Begin at the line containing "none -> brown tile F3:G3 level 1" and restate it and each line after it exactly, up to and including the last line below. Leave pictures out.
*** Opening of RECORDS TO USE ***
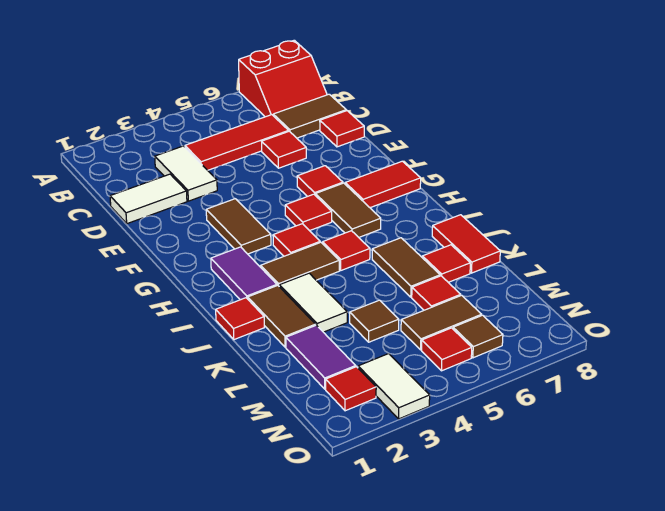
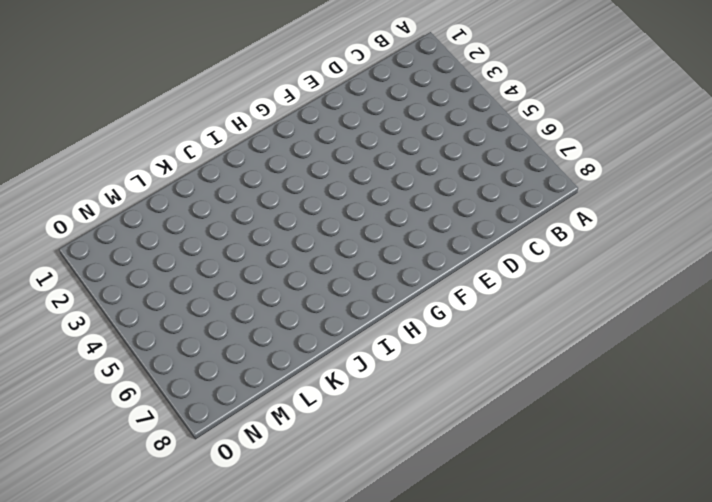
none -> red slope A7:B8 level 1 top A
none -> white tile C3:D3 level 1
none -> red tile C4:C6 level 1
none -> brown tile C7:C8 level 1

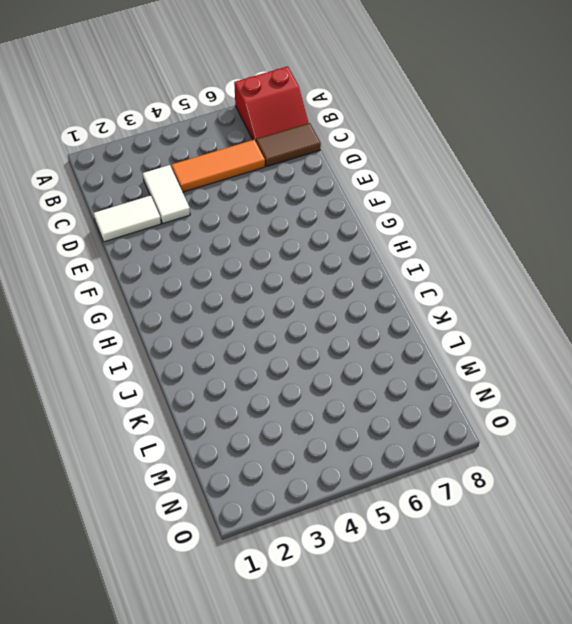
orange tile C4:C6 level 1 -> red tile C4:C6 level 1
none -> red tile D6 level 1
none -> red tile D8 level 1
none -> brown tile F3:G3 level 1
none -> red tile F6 level 1

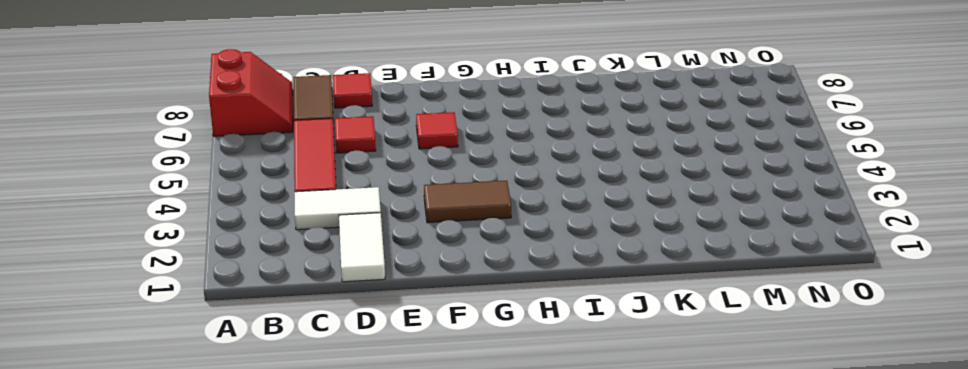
none -> red tile G5 level 1
none -> brown tile G6:H6 level 1
none -> red tile G7:G8 level 1
none -> purple tile H2:I2 level 1

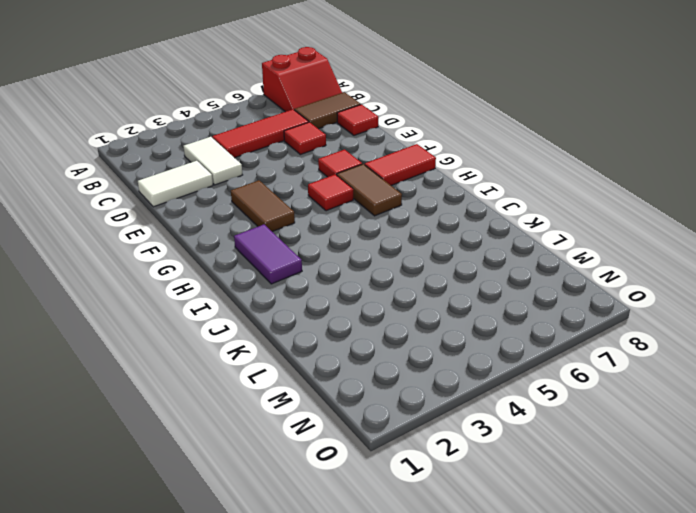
none -> red tile H4 level 1
none -> brown tile I3:I4 level 1
none -> red tile I5 level 1
none -> red tile J1 level 1

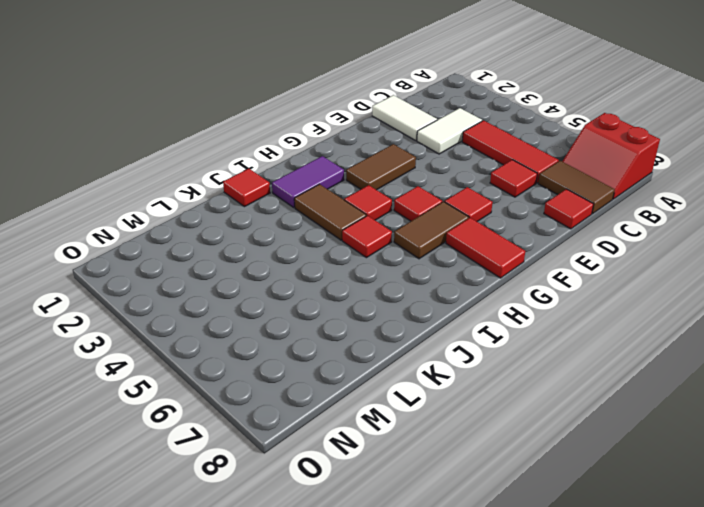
none -> brown tile J2:K2 level 1
none -> white tile J3:K3 level 1
none -> brown tile J6:K6 level 1
none -> red tile J8:K8 level 1

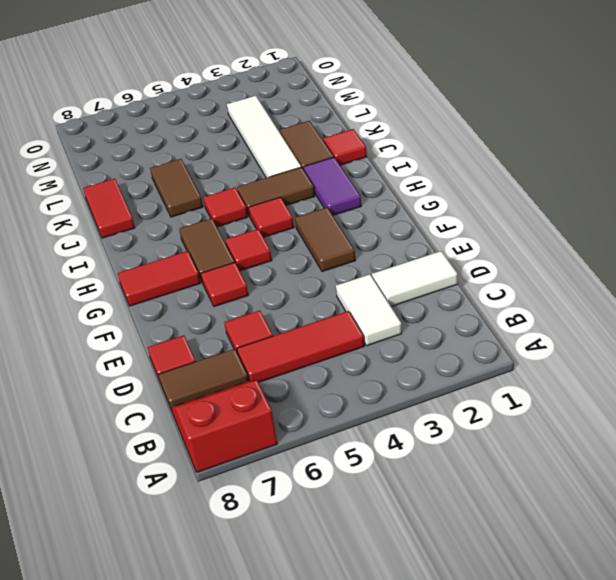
white tile J3:M3 level 1 -> white tile J3:K3 level 1
none -> red tile K7 level 1
none -> purple tile L2:M2 level 1
none -> brown tile L4 level 1
none -> red tile L6 level 1

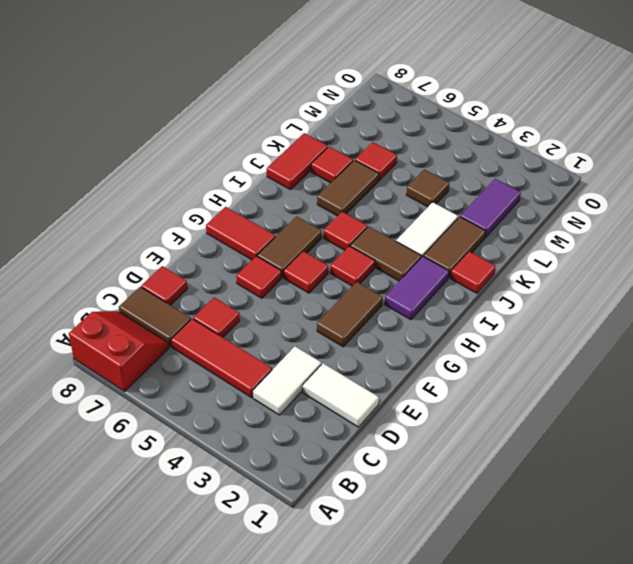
none -> brown tile M5:M6 level 1
none -> red tile N2 level 1
none -> white tile N3:O3 level 1
none -> red tile N5 level 1

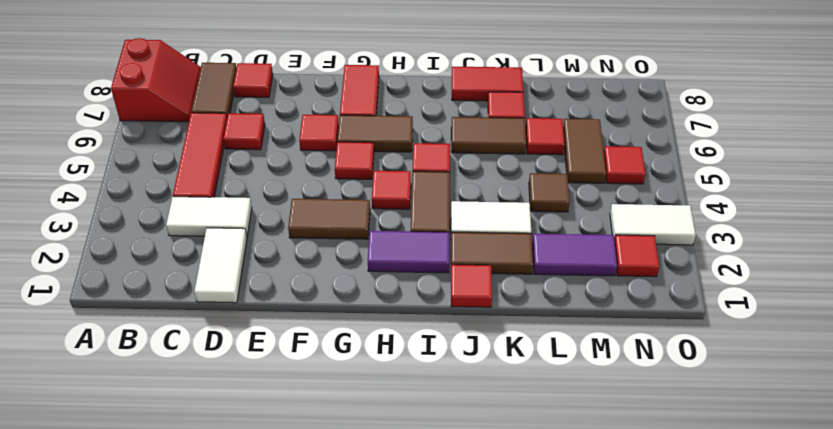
none -> brown tile N6 level 1

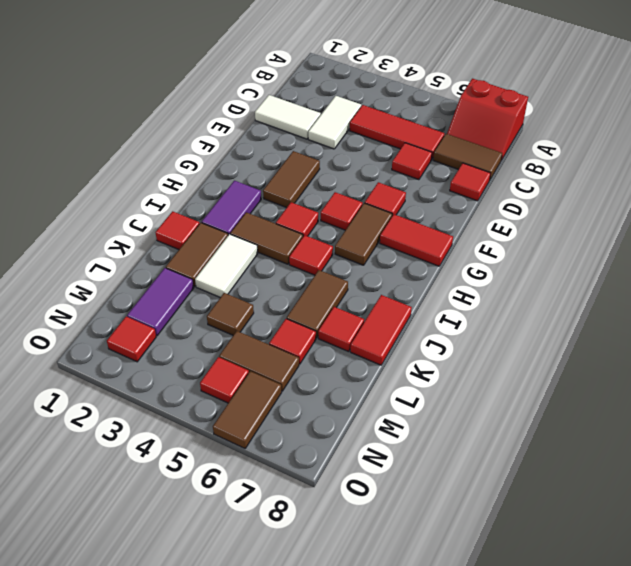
brown tile N6:O6 level 1 -> brown tile N6 level 1
none -> white tile N3:O3 level 1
*** Close of RECORDS TO USE ***
- **RESULT**:
none -> brown tile F3:G3 level 1
none -> red tile F6 level 1

none -> red tile G5 level 1
none -> brown tile G6:H6 level 1
none -> red tile G7:G8 level 1
none -> purple tile H2:I2 level 1

none -> red tile H4 level 1
none -> brown tile I3:I4 level 1
none -> red tile I5 level 1
none -> red tile J1 level 1

none -> brown tile J2:K2 level 1
none -> white tile J3:K3 level 1
none -> brown tile J6:K6 level 1
none -> red tile J8:K8 level 1

white tile J3:M3 level 1 -> white tile J3:K3 level 1
none -> red tile K7 level 1
none -> purple tile L2:M2 level 1
none -> brown tile L4 level 1
none -> red tile L6 level 1

none -> brown tile M5:M6 level 1
none -> red tile N2 level 1
none -> white tile N3:O3 level 1
none -> red tile N5 level 1

none -> brown tile N6 level 1

brown tile N6:O6 level 1 -> brown tile N6 level 1
none -> white tile N3:O3 level 1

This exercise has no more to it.